Job item. Run through the data and copy out every line that mentions the word "right".

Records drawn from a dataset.
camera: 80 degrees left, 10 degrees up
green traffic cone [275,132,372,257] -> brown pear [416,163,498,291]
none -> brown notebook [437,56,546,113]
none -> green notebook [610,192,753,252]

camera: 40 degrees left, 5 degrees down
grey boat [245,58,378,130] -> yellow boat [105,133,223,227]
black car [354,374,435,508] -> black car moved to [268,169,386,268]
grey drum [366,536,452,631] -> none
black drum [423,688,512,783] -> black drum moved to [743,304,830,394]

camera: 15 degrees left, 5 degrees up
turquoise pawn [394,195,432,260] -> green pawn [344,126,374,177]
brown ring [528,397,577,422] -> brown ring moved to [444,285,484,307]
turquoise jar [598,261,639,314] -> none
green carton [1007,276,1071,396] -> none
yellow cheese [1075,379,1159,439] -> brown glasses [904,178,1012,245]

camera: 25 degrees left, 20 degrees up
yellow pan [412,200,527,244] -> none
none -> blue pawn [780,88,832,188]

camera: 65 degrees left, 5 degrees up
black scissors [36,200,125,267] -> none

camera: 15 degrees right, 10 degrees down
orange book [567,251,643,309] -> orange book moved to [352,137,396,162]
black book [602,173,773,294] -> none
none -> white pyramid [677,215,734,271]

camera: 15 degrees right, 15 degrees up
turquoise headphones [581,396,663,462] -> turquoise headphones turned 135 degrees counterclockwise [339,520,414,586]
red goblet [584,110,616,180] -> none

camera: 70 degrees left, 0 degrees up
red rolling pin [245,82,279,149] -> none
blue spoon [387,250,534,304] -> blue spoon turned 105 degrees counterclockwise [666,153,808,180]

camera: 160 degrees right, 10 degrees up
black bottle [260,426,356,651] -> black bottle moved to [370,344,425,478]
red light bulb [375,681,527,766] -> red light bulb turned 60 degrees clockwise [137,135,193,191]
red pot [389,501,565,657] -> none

Your response.
camera: 15 degrees right, 10 degrees down
camera: 15 degrees right, 15 degrees up
camera: 160 degrees right, 10 degrees up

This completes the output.